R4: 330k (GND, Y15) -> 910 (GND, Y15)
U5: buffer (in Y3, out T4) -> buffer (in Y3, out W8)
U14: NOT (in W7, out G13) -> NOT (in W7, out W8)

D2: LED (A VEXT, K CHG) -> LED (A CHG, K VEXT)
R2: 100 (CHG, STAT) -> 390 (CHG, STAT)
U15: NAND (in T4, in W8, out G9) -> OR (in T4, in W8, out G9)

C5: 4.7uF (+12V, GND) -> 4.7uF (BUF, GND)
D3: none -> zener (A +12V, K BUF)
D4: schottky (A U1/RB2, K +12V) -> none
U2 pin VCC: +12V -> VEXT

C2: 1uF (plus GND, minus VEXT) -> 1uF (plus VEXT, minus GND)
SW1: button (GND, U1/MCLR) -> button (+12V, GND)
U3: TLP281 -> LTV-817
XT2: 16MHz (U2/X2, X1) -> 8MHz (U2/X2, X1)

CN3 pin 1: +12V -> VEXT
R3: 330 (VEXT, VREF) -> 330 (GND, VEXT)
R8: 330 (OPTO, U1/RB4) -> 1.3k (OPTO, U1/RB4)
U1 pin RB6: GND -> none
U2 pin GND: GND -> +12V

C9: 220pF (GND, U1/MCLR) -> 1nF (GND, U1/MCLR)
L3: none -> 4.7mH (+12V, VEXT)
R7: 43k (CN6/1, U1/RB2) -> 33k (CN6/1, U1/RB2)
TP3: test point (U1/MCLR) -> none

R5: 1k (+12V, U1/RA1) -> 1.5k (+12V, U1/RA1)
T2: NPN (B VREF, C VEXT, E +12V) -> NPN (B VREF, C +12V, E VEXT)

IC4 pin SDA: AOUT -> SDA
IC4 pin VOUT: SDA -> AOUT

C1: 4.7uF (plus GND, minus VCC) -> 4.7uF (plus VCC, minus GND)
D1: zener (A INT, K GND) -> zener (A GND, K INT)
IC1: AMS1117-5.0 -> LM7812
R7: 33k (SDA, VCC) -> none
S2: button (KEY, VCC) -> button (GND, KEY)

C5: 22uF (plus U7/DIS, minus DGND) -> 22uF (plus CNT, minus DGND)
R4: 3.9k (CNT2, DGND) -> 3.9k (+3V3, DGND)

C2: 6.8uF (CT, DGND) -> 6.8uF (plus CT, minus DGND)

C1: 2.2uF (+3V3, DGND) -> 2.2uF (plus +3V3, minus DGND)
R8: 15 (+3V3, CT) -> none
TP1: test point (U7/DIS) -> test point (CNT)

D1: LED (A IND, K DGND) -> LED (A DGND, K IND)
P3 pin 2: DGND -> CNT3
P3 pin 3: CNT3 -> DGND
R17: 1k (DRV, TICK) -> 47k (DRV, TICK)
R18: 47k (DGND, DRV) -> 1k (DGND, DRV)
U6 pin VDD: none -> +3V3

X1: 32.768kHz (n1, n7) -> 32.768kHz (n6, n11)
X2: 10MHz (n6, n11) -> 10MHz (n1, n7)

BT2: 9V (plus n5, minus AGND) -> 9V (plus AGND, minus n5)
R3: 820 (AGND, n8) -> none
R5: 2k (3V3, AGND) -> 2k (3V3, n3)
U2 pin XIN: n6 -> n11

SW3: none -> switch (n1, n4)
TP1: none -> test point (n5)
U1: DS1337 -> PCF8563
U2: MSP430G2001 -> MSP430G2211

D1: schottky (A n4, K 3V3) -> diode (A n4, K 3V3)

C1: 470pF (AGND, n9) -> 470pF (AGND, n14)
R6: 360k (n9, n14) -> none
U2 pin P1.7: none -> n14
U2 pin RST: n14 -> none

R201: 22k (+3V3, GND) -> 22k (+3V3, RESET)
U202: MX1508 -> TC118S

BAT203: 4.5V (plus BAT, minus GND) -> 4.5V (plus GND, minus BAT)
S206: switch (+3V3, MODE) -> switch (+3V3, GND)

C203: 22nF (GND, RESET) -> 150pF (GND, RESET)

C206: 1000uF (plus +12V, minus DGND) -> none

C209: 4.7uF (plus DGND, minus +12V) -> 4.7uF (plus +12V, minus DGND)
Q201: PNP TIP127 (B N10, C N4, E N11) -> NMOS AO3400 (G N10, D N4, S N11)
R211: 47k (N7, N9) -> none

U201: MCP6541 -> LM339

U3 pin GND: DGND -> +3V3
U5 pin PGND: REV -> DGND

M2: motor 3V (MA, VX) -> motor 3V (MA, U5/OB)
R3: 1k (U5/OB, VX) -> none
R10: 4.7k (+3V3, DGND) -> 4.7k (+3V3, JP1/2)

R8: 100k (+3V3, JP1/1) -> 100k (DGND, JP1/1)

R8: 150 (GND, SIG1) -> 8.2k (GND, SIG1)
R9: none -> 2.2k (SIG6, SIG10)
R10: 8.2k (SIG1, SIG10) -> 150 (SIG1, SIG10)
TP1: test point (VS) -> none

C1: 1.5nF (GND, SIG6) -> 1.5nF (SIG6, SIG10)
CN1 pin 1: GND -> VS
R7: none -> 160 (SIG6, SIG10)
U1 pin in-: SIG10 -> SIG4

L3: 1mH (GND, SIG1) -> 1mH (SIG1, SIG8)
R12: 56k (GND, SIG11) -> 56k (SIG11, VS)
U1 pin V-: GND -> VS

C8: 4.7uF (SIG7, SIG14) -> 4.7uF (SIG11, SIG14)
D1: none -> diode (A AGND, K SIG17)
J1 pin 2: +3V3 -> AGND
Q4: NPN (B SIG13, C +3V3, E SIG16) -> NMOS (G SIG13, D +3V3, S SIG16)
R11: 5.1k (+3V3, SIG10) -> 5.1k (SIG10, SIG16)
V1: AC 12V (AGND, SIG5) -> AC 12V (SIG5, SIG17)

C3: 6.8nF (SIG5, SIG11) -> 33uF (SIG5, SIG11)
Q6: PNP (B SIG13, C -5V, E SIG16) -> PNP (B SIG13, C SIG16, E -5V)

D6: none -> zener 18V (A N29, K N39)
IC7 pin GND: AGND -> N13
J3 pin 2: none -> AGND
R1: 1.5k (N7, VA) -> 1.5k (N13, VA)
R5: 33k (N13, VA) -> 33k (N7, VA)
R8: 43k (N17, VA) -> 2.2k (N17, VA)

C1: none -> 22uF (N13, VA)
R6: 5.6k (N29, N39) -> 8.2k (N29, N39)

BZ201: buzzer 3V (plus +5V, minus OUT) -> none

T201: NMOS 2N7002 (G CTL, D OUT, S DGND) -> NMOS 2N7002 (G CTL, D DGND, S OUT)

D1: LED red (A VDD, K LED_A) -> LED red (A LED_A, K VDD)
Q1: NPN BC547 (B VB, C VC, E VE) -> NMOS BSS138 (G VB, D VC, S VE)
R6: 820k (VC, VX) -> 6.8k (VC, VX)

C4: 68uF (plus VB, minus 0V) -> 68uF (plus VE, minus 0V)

- What you will do -
Whatever else the listing above holds, retype exactly only the lines from the one containing "U15: NAND (in" to the one containing "U6 pin VDD: none -> +3V3", both ends kept.

- Task result -
U15: NAND (in T4, in W8, out G9) -> OR (in T4, in W8, out G9)

C5: 4.7uF (+12V, GND) -> 4.7uF (BUF, GND)
D3: none -> zener (A +12V, K BUF)
D4: schottky (A U1/RB2, K +12V) -> none
U2 pin VCC: +12V -> VEXT

C2: 1uF (plus GND, minus VEXT) -> 1uF (plus VEXT, minus GND)
SW1: button (GND, U1/MCLR) -> button (+12V, GND)
U3: TLP281 -> LTV-817
XT2: 16MHz (U2/X2, X1) -> 8MHz (U2/X2, X1)

CN3 pin 1: +12V -> VEXT
R3: 330 (VEXT, VREF) -> 330 (GND, VEXT)
R8: 330 (OPTO, U1/RB4) -> 1.3k (OPTO, U1/RB4)
U1 pin RB6: GND -> none
U2 pin GND: GND -> +12V

C9: 220pF (GND, U1/MCLR) -> 1nF (GND, U1/MCLR)
L3: none -> 4.7mH (+12V, VEXT)
R7: 43k (CN6/1, U1/RB2) -> 33k (CN6/1, U1/RB2)
TP3: test point (U1/MCLR) -> none

R5: 1k (+12V, U1/RA1) -> 1.5k (+12V, U1/RA1)
T2: NPN (B VREF, C VEXT, E +12V) -> NPN (B VREF, C +12V, E VEXT)

IC4 pin SDA: AOUT -> SDA
IC4 pin VOUT: SDA -> AOUT

C1: 4.7uF (plus GND, minus VCC) -> 4.7uF (plus VCC, minus GND)
D1: zener (A INT, K GND) -> zener (A GND, K INT)
IC1: AMS1117-5.0 -> LM7812
R7: 33k (SDA, VCC) -> none
S2: button (KEY, VCC) -> button (GND, KEY)

C5: 22uF (plus U7/DIS, minus DGND) -> 22uF (plus CNT, minus DGND)
R4: 3.9k (CNT2, DGND) -> 3.9k (+3V3, DGND)

C2: 6.8uF (CT, DGND) -> 6.8uF (plus CT, minus DGND)

C1: 2.2uF (+3V3, DGND) -> 2.2uF (plus +3V3, minus DGND)
R8: 15 (+3V3, CT) -> none
TP1: test point (U7/DIS) -> test point (CNT)

D1: LED (A IND, K DGND) -> LED (A DGND, K IND)
P3 pin 2: DGND -> CNT3
P3 pin 3: CNT3 -> DGND
R17: 1k (DRV, TICK) -> 47k (DRV, TICK)
R18: 47k (DGND, DRV) -> 1k (DGND, DRV)
U6 pin VDD: none -> +3V3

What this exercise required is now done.